**Записи для обработки**.
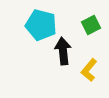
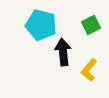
black arrow: moved 1 px down
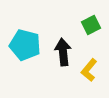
cyan pentagon: moved 16 px left, 20 px down
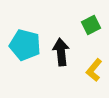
black arrow: moved 2 px left
yellow L-shape: moved 5 px right
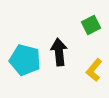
cyan pentagon: moved 15 px down
black arrow: moved 2 px left
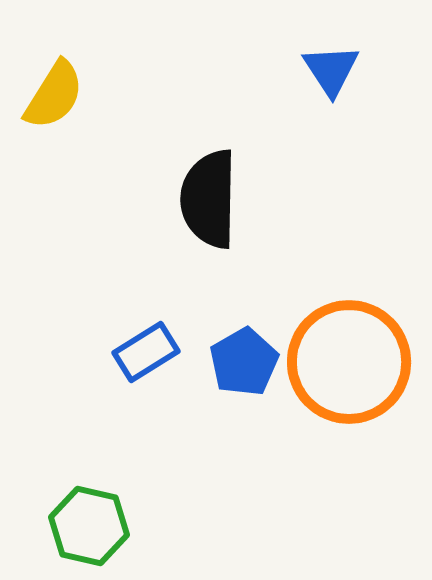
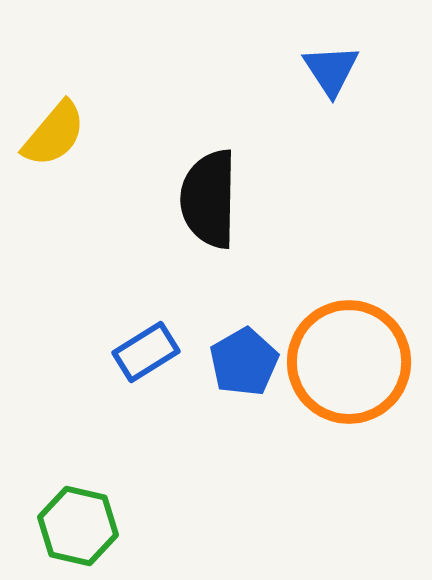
yellow semicircle: moved 39 px down; rotated 8 degrees clockwise
green hexagon: moved 11 px left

**Цель упражнения**. Перепечатайте все записи выше без изменений, опустив строки с картинками.

**Полный ответ**.
black arrow: moved 1 px down
cyan pentagon: moved 16 px left, 20 px down
black arrow: moved 2 px left
yellow L-shape: moved 5 px right
cyan pentagon: moved 15 px down
black arrow: moved 2 px left
yellow semicircle: moved 39 px down; rotated 8 degrees clockwise
green hexagon: moved 11 px left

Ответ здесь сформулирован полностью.